§ Goal of the exercise: I need the lines below from the one with "camera: 20 degrees left, 10 degrees down" down to the one with "(695, 186) = (525, 192): pink" reproduced exactly, both ends included, and nothing else.
■ ■ ■ ■
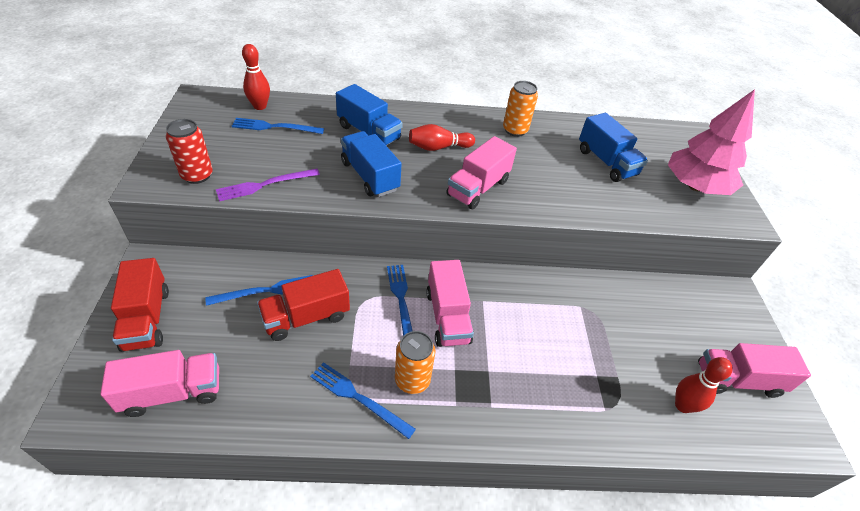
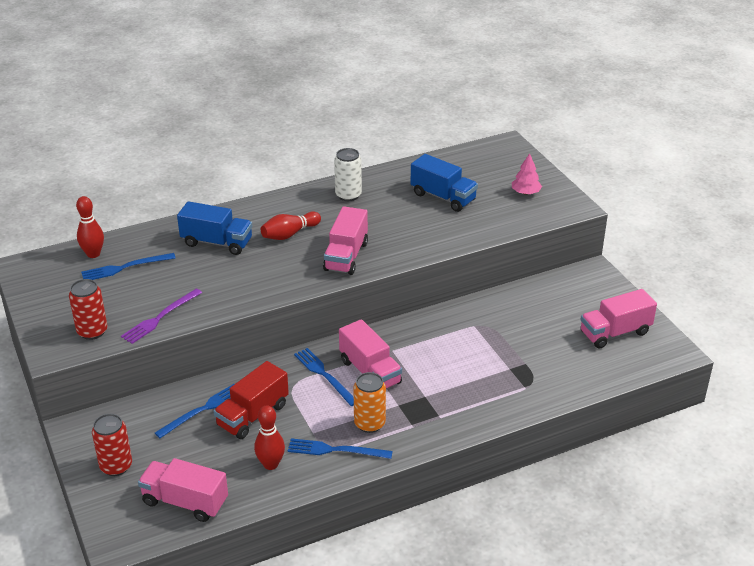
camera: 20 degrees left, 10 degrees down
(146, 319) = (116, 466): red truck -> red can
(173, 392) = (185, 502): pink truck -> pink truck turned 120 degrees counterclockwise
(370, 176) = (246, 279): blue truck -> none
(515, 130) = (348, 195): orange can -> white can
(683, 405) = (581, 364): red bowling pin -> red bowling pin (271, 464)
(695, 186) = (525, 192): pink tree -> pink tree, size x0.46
■ ■ ■ ■
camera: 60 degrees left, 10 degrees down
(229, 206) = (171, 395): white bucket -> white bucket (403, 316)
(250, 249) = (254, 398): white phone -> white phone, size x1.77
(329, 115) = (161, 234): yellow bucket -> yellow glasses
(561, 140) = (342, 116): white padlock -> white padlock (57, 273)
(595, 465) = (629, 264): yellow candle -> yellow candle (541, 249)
■ ■ ■ ■
§ Response box:
camera: 20 degrees left, 10 degrees down
(146, 319) = (116, 466): red truck -> red can
(173, 392) = (185, 502): pink truck -> pink truck turned 120 degrees counterclockwise
(370, 176) = (246, 279): blue truck -> none
(515, 130) = (348, 195): orange can -> white can
(683, 405) = (581, 364): red bowling pin -> red bowling pin (271, 464)
(695, 186) = (525, 192): pink tree -> pink tree, size x0.46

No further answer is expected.